PROBLEM REQUIREMENTS:
The data must be returned in full, with no character altered.

Object change descriptions:
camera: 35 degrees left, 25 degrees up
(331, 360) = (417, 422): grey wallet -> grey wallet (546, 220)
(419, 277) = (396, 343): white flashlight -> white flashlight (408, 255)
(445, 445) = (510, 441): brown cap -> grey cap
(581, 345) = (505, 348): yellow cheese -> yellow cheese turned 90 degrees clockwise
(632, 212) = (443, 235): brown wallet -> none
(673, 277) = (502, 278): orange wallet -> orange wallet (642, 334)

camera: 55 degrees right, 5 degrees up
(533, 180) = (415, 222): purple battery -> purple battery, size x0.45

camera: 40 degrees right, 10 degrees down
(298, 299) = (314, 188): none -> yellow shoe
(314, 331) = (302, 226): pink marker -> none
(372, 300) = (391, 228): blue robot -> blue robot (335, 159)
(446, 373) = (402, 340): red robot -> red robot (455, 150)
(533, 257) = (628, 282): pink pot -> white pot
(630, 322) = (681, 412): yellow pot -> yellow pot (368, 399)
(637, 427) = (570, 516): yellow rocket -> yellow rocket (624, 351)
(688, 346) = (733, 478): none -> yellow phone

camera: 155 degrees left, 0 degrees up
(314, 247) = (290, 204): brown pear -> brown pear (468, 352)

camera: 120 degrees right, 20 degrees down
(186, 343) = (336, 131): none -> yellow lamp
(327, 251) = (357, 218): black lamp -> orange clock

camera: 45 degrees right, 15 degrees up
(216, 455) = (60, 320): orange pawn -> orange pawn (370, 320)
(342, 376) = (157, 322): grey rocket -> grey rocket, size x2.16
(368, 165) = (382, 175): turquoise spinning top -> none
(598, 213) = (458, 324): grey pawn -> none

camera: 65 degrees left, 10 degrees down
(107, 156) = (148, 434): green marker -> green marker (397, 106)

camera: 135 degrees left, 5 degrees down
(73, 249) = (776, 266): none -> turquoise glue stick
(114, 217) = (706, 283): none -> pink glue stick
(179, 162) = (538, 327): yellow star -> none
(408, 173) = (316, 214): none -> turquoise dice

ANSWER TO THIS TASK:
camera: 35 degrees left, 25 degrees up
(331, 360) = (417, 422): grey wallet -> grey wallet (546, 220)
(419, 277) = (396, 343): white flashlight -> white flashlight (408, 255)
(445, 445) = (510, 441): brown cap -> grey cap
(581, 345) = (505, 348): yellow cheese -> yellow cheese turned 90 degrees clockwise
(632, 212) = (443, 235): brown wallet -> none
(673, 277) = (502, 278): orange wallet -> orange wallet (642, 334)

camera: 55 degrees right, 5 degrees up
(533, 180) = (415, 222): purple battery -> purple battery, size x0.45

camera: 40 degrees right, 10 degrees down
(298, 299) = (314, 188): none -> yellow shoe
(314, 331) = (302, 226): pink marker -> none
(372, 300) = (391, 228): blue robot -> blue robot (335, 159)
(446, 373) = (402, 340): red robot -> red robot (455, 150)
(533, 257) = (628, 282): pink pot -> white pot
(630, 322) = (681, 412): yellow pot -> yellow pot (368, 399)
(637, 427) = (570, 516): yellow rocket -> yellow rocket (624, 351)
(688, 346) = (733, 478): none -> yellow phone

camera: 155 degrees left, 0 degrees up
(314, 247) = (290, 204): brown pear -> brown pear (468, 352)

camera: 120 degrees right, 20 degrees down
(186, 343) = (336, 131): none -> yellow lamp
(327, 251) = (357, 218): black lamp -> orange clock

camera: 45 degrees right, 15 degrees up
(216, 455) = (60, 320): orange pawn -> orange pawn (370, 320)
(342, 376) = (157, 322): grey rocket -> grey rocket, size x2.16
(368, 165) = (382, 175): turquoise spinning top -> none
(598, 213) = (458, 324): grey pawn -> none

camera: 65 degrees left, 10 degrees down
(107, 156) = (148, 434): green marker -> green marker (397, 106)

camera: 135 degrees left, 5 degrees down
(73, 249) = (776, 266): none -> turquoise glue stick
(114, 217) = (706, 283): none -> pink glue stick
(179, 162) = (538, 327): yellow star -> none
(408, 173) = (316, 214): none -> turquoise dice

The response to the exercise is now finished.